**DATA FOR THE TASK:**
■ ■ ■

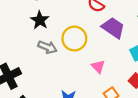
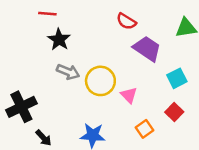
yellow circle: (74, 39) -> (100, 81), moved

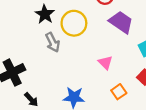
gray arrow: (68, 72) -> (53, 42), turned 42
yellow circle: (100, 81) -> (74, 23), moved

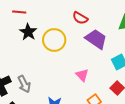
gray arrow: (53, 42) -> (24, 84), moved

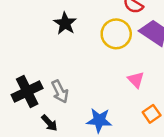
yellow circle: (54, 40) -> (116, 34), moved

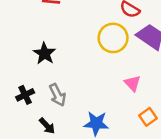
black star: (65, 23) -> (44, 53), moved
black cross: (27, 92) -> (25, 95), size x0.6

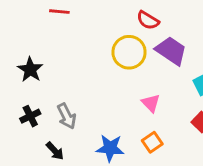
black star: (44, 53) -> (30, 70), moved
orange square: (148, 117) -> (152, 142), moved

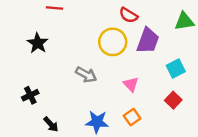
purple trapezoid: (171, 51) -> (148, 41), turned 76
black star: (30, 70) -> (38, 43), moved
gray arrow: (67, 116) -> (86, 75), moved, turned -35

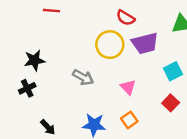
purple trapezoid: (148, 41) -> (145, 43), turned 56
black star: (38, 43) -> (34, 60), moved, turned 30
black cross: (30, 95) -> (27, 88), moved

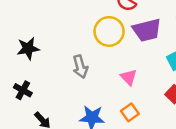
gray arrow: (83, 77) -> (80, 67), turned 45
black cross: (27, 88) -> (23, 90), moved, turned -35

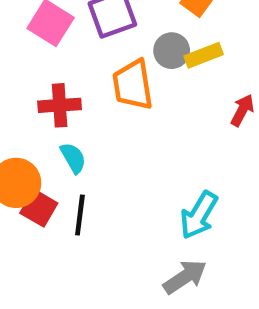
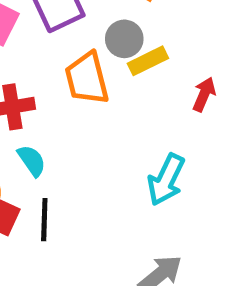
yellow rectangle: (204, 55) -> (148, 61), moved
cyan arrow: (199, 215) -> (166, 180), moved

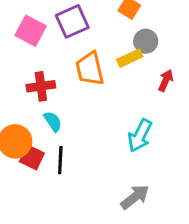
gray circle: (124, 39) -> (146, 41), moved

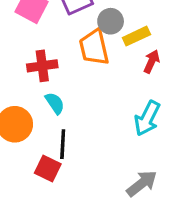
gray circle: (146, 41) -> (111, 21), moved
red arrow: (166, 80) -> (152, 62), moved
red square: (32, 157) -> (48, 168), moved

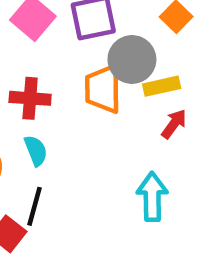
gray circle: (111, 21) -> (132, 59), size x1.4
cyan arrow: (147, 118) -> (152, 197), turned 140

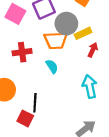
orange trapezoid: (103, 89) -> (56, 40), turned -80
cyan semicircle: (36, 151) -> (52, 66), moved

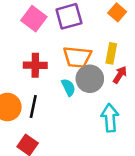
gray circle: (66, 24) -> (90, 79), moved
yellow rectangle: (83, 33) -> (111, 53), turned -63
black line: (35, 103) -> (33, 107), moved

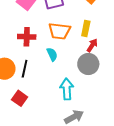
gray circle: (90, 79) -> (88, 64), moved
cyan arrow: (110, 118) -> (67, 89), moved

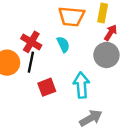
red cross: (27, 37) -> (31, 42), moved, turned 30
red square: (20, 98) -> (47, 87), moved, turned 35

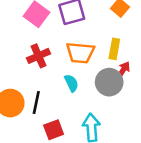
red cross: (31, 42) -> (39, 56), moved, turned 36
gray circle: (106, 55) -> (109, 82), moved

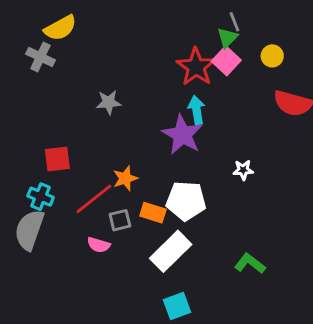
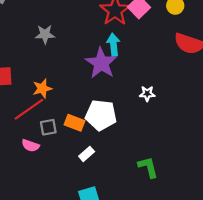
orange star: (125, 178) -> (42, 88), moved
white rectangle: (171, 251) -> (87, 154), size x0.5
green L-shape: (250, 263) -> (148, 167), turned 35

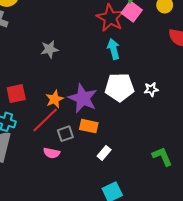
purple star: (101, 63) -> (83, 98), moved
white pentagon: (101, 115) -> (119, 87), moved

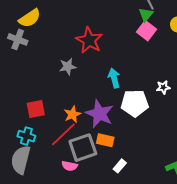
red star: (110, 18) -> (89, 40), moved
cyan arrow: (113, 49) -> (114, 78), moved
white star: (151, 89) -> (163, 87), moved
gray square: (65, 134) -> (83, 148), size x1.8

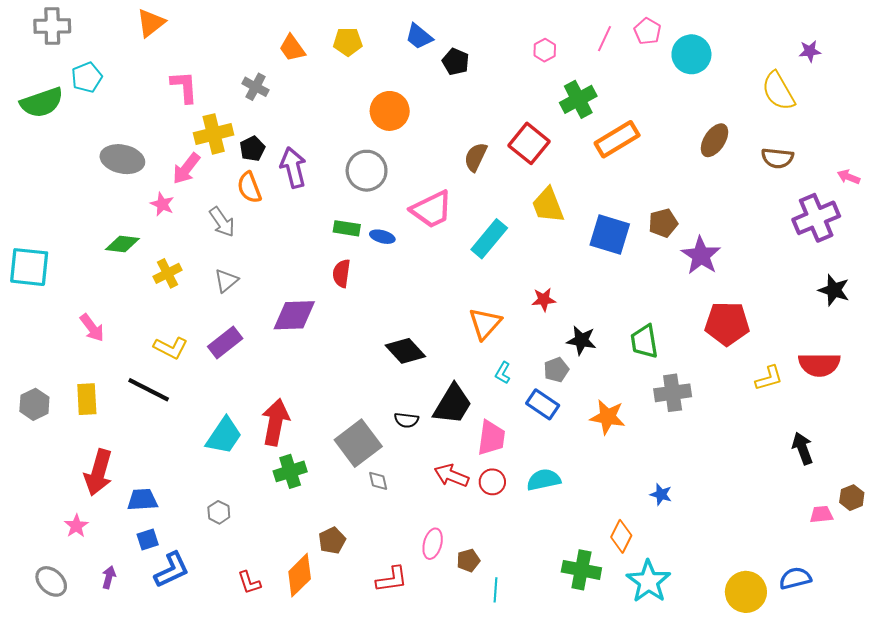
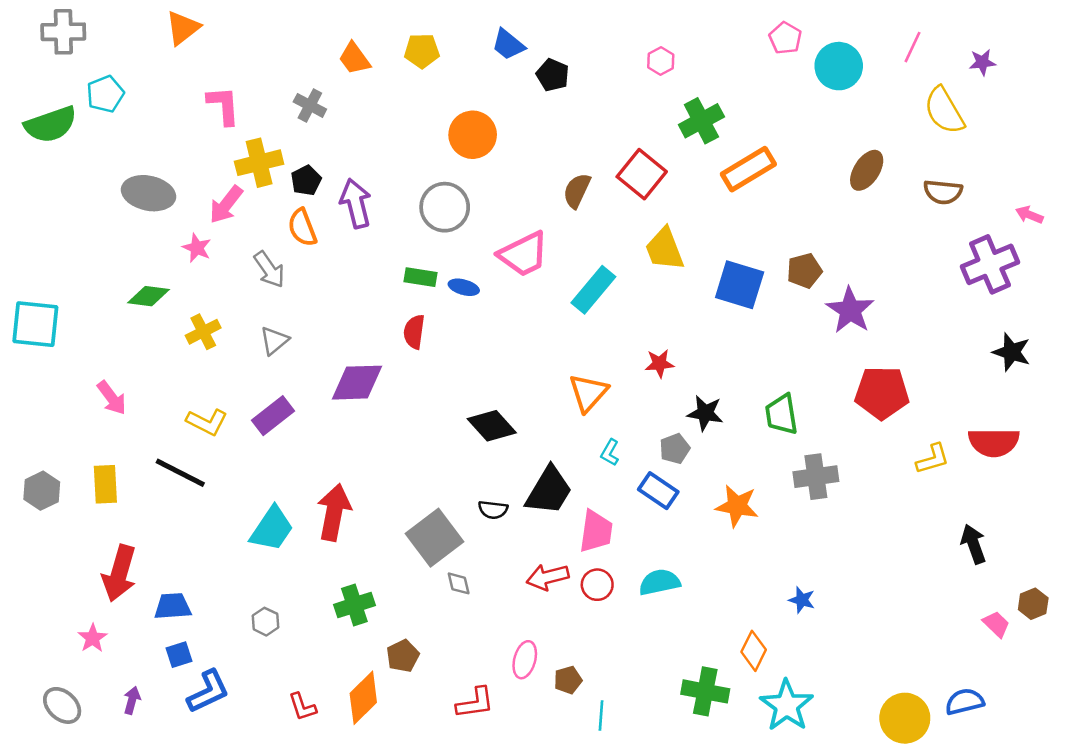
pink line: (604, 39) -> (912, 47), moved
green cross: (290, 471) -> (354, 605), moved
red arrow: (451, 476) -> (548, 577), turned -36
pink trapezoid: (821, 514) -> (996, 624), turned 50

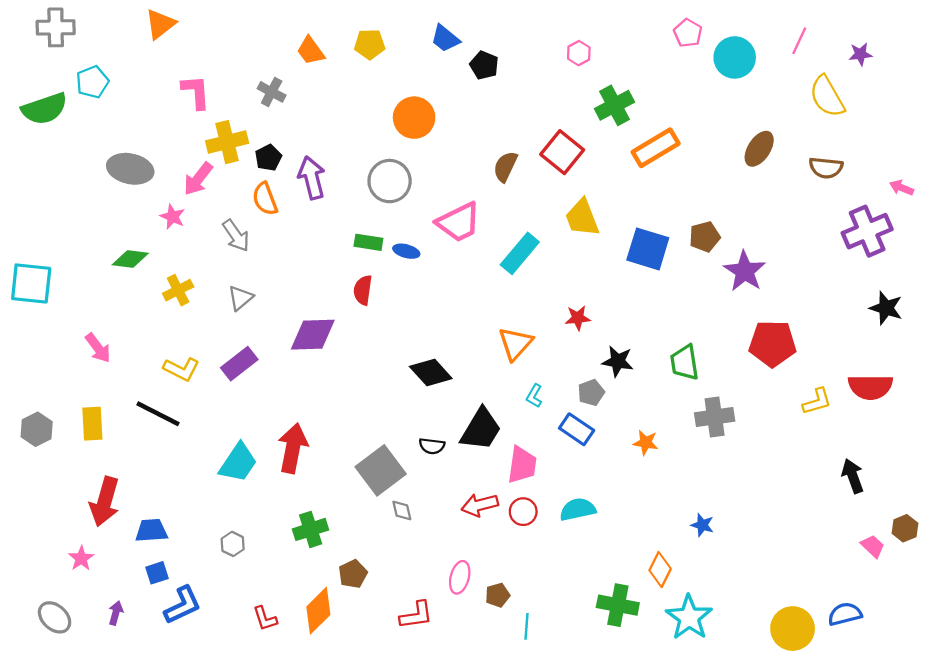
orange star: (737, 506) -> (646, 443), size x0.7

■ ■ ■

**DIRECTIVE:** Your task is to return every entry exactly as it was written, with the pictures removed.

**THE COMPLETED TASK:**
yellow circle: (74, 39) -> (100, 81), moved

gray arrow: (68, 72) -> (53, 42), turned 42
yellow circle: (100, 81) -> (74, 23), moved

gray arrow: (53, 42) -> (24, 84), moved

yellow circle: (54, 40) -> (116, 34), moved

black star: (65, 23) -> (44, 53), moved
black cross: (27, 92) -> (25, 95), size x0.6

black star: (44, 53) -> (30, 70), moved
orange square: (148, 117) -> (152, 142), moved

purple trapezoid: (171, 51) -> (148, 41), turned 76
black star: (30, 70) -> (38, 43), moved
gray arrow: (67, 116) -> (86, 75), moved, turned -35

purple trapezoid: (148, 41) -> (145, 43), turned 56
black star: (38, 43) -> (34, 60), moved, turned 30
black cross: (30, 95) -> (27, 88), moved

gray arrow: (83, 77) -> (80, 67), turned 45
black cross: (27, 88) -> (23, 90), moved, turned -35

yellow rectangle: (204, 55) -> (148, 61), moved
cyan arrow: (199, 215) -> (166, 180), moved

gray circle: (124, 39) -> (146, 41), moved

gray circle: (146, 41) -> (111, 21), moved
red arrow: (166, 80) -> (152, 62), moved
red square: (32, 157) -> (48, 168), moved

gray circle: (111, 21) -> (132, 59), size x1.4
cyan arrow: (147, 118) -> (152, 197), turned 140

orange trapezoid: (103, 89) -> (56, 40), turned -80
cyan semicircle: (36, 151) -> (52, 66), moved

gray circle: (66, 24) -> (90, 79), moved
yellow rectangle: (83, 33) -> (111, 53), turned -63
black line: (35, 103) -> (33, 107), moved

gray circle: (90, 79) -> (88, 64), moved
cyan arrow: (110, 118) -> (67, 89), moved

red cross: (27, 37) -> (31, 42), moved, turned 30
red square: (20, 98) -> (47, 87), moved, turned 35

red cross: (31, 42) -> (39, 56), moved, turned 36
gray circle: (106, 55) -> (109, 82), moved

orange star: (125, 178) -> (42, 88), moved
white rectangle: (171, 251) -> (87, 154), size x0.5
green L-shape: (250, 263) -> (148, 167), turned 35

purple star: (101, 63) -> (83, 98), moved
white pentagon: (101, 115) -> (119, 87), moved

red star: (110, 18) -> (89, 40), moved
cyan arrow: (113, 49) -> (114, 78), moved
white star: (151, 89) -> (163, 87), moved
gray square: (65, 134) -> (83, 148), size x1.8

pink line: (604, 39) -> (912, 47), moved
green cross: (290, 471) -> (354, 605), moved
red arrow: (451, 476) -> (548, 577), turned -36
pink trapezoid: (821, 514) -> (996, 624), turned 50

orange star: (737, 506) -> (646, 443), size x0.7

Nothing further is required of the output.